### [WORK INSTRUCTION]
Please return each record below exactly, with nothing left out.

....................

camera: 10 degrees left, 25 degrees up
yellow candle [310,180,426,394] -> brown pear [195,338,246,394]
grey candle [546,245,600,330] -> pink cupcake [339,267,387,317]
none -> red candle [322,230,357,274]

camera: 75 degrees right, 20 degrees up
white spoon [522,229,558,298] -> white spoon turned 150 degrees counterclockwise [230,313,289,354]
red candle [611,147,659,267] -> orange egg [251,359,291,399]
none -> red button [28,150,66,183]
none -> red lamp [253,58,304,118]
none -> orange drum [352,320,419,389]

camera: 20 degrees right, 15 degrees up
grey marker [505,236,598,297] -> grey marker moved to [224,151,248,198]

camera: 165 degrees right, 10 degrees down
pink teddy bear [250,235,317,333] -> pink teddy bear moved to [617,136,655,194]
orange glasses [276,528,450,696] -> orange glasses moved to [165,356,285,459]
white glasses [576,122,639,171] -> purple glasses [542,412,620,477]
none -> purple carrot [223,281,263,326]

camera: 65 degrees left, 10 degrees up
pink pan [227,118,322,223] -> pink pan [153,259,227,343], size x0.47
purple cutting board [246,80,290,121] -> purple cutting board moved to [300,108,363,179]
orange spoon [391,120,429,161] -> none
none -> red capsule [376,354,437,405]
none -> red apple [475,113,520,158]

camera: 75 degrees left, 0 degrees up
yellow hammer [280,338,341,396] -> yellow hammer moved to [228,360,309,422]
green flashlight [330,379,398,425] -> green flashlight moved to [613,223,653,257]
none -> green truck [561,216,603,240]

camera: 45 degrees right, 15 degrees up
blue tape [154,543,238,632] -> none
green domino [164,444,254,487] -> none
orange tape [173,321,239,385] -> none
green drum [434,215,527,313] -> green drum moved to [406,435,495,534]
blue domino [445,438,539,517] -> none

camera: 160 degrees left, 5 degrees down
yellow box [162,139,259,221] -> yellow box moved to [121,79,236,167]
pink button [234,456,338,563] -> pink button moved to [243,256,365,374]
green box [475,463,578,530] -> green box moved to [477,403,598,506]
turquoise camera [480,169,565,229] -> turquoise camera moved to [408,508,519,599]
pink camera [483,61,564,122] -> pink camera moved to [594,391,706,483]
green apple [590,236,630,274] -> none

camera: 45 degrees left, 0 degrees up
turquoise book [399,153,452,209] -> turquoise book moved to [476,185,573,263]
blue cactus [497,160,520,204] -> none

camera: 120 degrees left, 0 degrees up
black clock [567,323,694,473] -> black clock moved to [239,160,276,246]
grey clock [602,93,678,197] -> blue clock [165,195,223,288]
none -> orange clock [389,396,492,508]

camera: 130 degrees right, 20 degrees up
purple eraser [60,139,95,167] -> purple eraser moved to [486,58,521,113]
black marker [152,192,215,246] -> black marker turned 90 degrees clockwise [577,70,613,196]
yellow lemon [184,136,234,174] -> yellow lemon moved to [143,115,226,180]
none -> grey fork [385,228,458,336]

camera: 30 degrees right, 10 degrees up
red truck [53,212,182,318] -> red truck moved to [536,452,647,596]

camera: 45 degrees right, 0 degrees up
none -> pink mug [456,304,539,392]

....................

### [ANSWER TO THE PROBLEM]
camera: 10 degrees left, 25 degrees up
yellow candle [310,180,426,394] -> brown pear [195,338,246,394]
grey candle [546,245,600,330] -> pink cupcake [339,267,387,317]
none -> red candle [322,230,357,274]

camera: 75 degrees right, 20 degrees up
white spoon [522,229,558,298] -> white spoon turned 150 degrees counterclockwise [230,313,289,354]
red candle [611,147,659,267] -> orange egg [251,359,291,399]
none -> red button [28,150,66,183]
none -> red lamp [253,58,304,118]
none -> orange drum [352,320,419,389]

camera: 20 degrees right, 15 degrees up
grey marker [505,236,598,297] -> grey marker moved to [224,151,248,198]

camera: 165 degrees right, 10 degrees down
pink teddy bear [250,235,317,333] -> pink teddy bear moved to [617,136,655,194]
orange glasses [276,528,450,696] -> orange glasses moved to [165,356,285,459]
white glasses [576,122,639,171] -> purple glasses [542,412,620,477]
none -> purple carrot [223,281,263,326]

camera: 65 degrees left, 10 degrees up
pink pan [227,118,322,223] -> pink pan [153,259,227,343], size x0.47
purple cutting board [246,80,290,121] -> purple cutting board moved to [300,108,363,179]
orange spoon [391,120,429,161] -> none
none -> red capsule [376,354,437,405]
none -> red apple [475,113,520,158]

camera: 75 degrees left, 0 degrees up
yellow hammer [280,338,341,396] -> yellow hammer moved to [228,360,309,422]
green flashlight [330,379,398,425] -> green flashlight moved to [613,223,653,257]
none -> green truck [561,216,603,240]

camera: 45 degrees right, 15 degrees up
blue tape [154,543,238,632] -> none
green domino [164,444,254,487] -> none
orange tape [173,321,239,385] -> none
green drum [434,215,527,313] -> green drum moved to [406,435,495,534]
blue domino [445,438,539,517] -> none

camera: 160 degrees left, 5 degrees down
yellow box [162,139,259,221] -> yellow box moved to [121,79,236,167]
pink button [234,456,338,563] -> pink button moved to [243,256,365,374]
green box [475,463,578,530] -> green box moved to [477,403,598,506]
turquoise camera [480,169,565,229] -> turquoise camera moved to [408,508,519,599]
pink camera [483,61,564,122] -> pink camera moved to [594,391,706,483]
green apple [590,236,630,274] -> none

camera: 45 degrees left, 0 degrees up
turquoise book [399,153,452,209] -> turquoise book moved to [476,185,573,263]
blue cactus [497,160,520,204] -> none

camera: 120 degrees left, 0 degrees up
black clock [567,323,694,473] -> black clock moved to [239,160,276,246]
grey clock [602,93,678,197] -> blue clock [165,195,223,288]
none -> orange clock [389,396,492,508]

camera: 130 degrees right, 20 degrees up
purple eraser [60,139,95,167] -> purple eraser moved to [486,58,521,113]
black marker [152,192,215,246] -> black marker turned 90 degrees clockwise [577,70,613,196]
yellow lemon [184,136,234,174] -> yellow lemon moved to [143,115,226,180]
none -> grey fork [385,228,458,336]

camera: 30 degrees right, 10 degrees up
red truck [53,212,182,318] -> red truck moved to [536,452,647,596]

camera: 45 degrees right, 0 degrees up
none -> pink mug [456,304,539,392]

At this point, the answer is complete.